Problem to work on ->
Return every line below in which "lime" appears.

Information ->
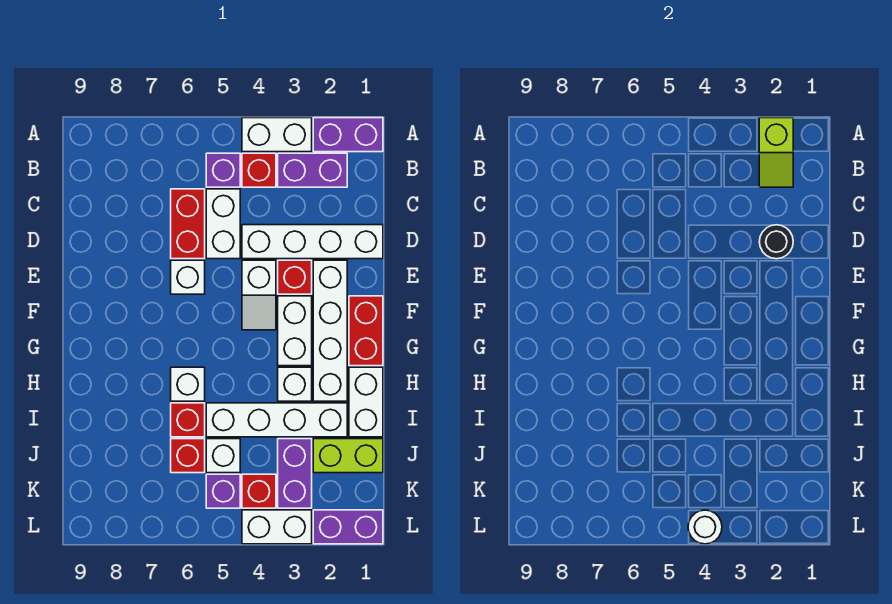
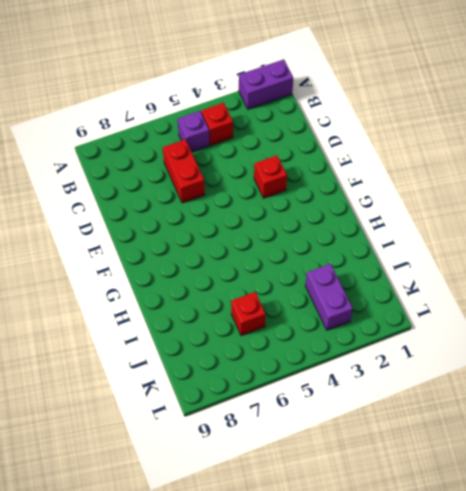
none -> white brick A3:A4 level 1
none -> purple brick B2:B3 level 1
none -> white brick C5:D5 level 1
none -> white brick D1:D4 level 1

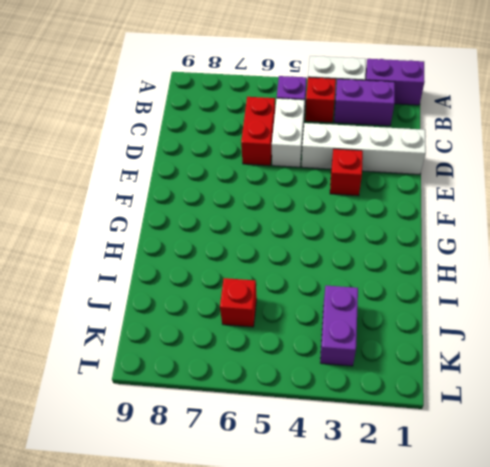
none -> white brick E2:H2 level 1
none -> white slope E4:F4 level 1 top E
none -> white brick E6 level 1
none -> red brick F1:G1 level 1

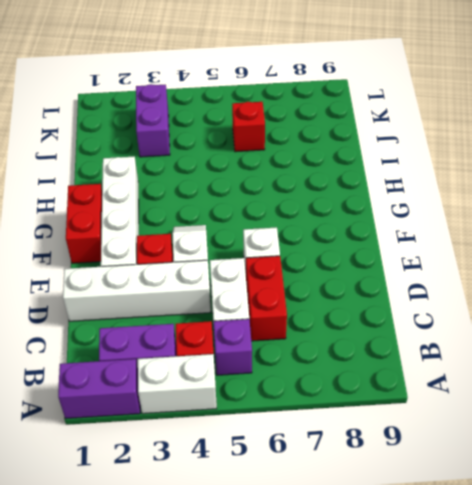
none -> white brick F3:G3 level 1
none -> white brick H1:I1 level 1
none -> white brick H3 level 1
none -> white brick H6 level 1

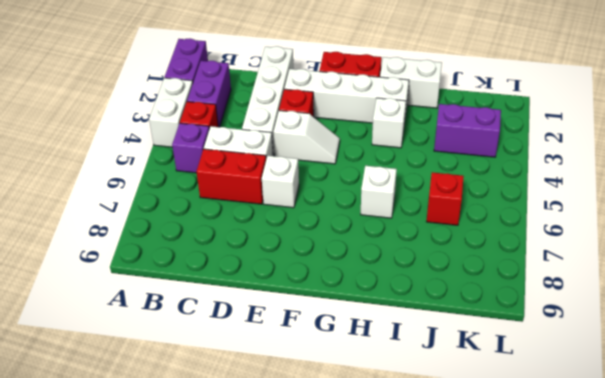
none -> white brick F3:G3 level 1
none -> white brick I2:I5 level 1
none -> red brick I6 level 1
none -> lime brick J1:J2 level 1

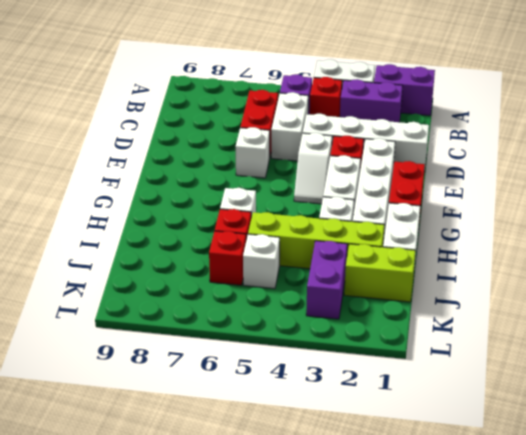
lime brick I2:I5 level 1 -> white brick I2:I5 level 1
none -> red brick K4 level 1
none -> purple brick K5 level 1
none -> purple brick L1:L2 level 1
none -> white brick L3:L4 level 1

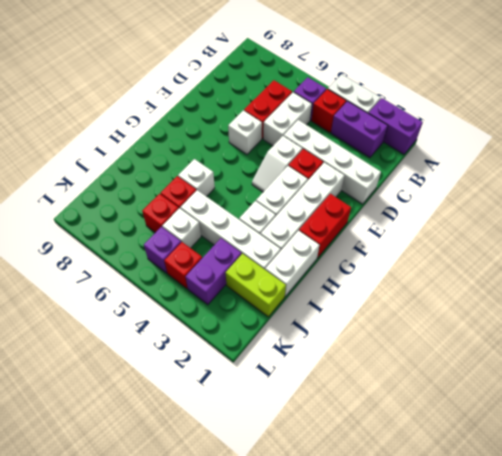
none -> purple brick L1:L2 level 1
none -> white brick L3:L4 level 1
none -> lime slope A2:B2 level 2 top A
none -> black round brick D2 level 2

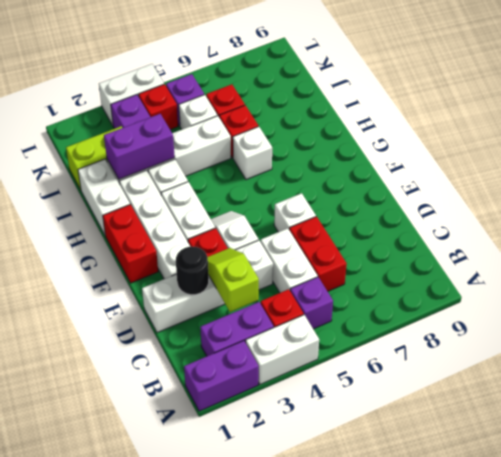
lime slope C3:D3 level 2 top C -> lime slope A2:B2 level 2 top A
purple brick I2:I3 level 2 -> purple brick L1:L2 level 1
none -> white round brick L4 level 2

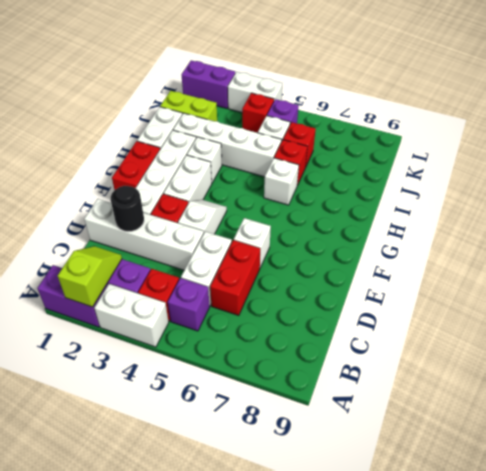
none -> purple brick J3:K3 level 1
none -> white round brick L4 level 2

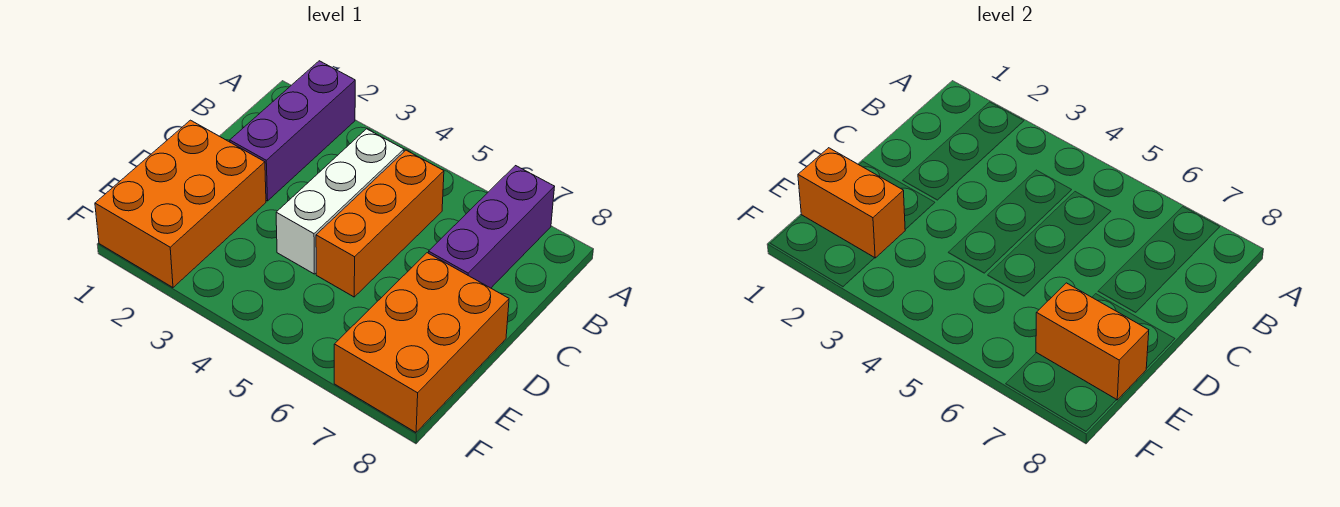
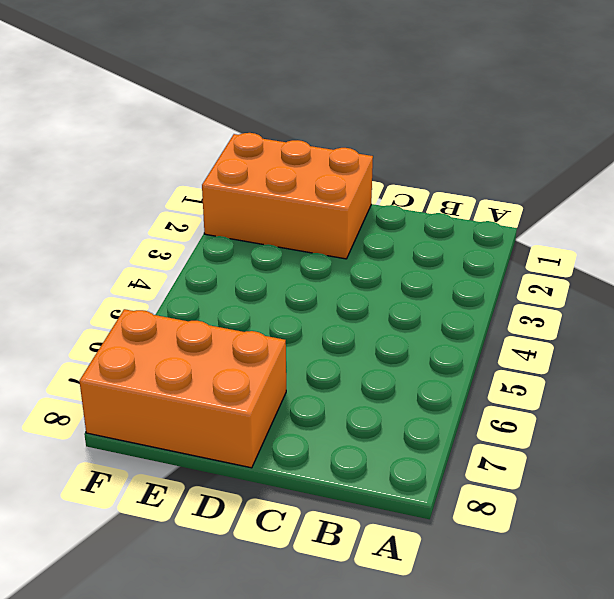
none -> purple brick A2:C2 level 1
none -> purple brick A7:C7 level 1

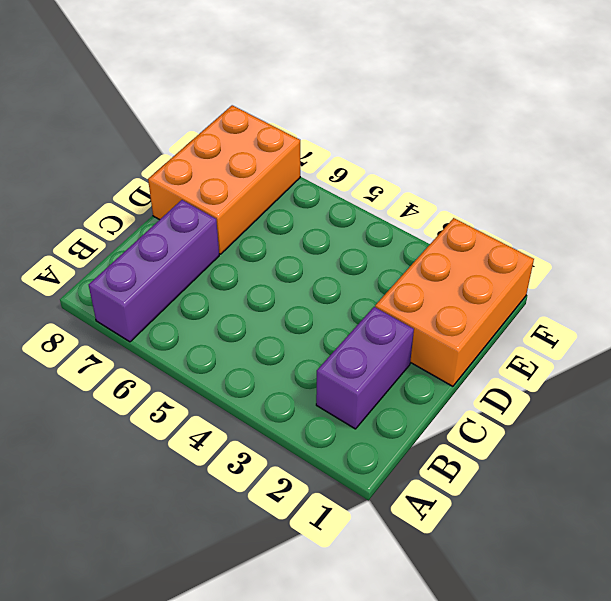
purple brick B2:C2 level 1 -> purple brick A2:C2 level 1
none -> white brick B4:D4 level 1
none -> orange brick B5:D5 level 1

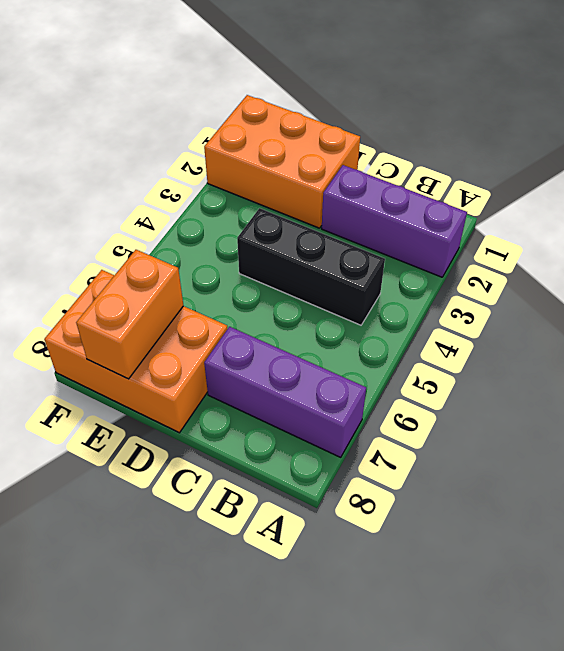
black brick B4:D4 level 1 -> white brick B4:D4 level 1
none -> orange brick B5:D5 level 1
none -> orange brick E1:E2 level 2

Written solution ->
none -> lime brick J1:J2 level 1
lime brick I2:I5 level 1 -> white brick I2:I5 level 1
none -> lime slope A2:B2 level 2 top A
lime slope C3:D3 level 2 top C -> lime slope A2:B2 level 2 top A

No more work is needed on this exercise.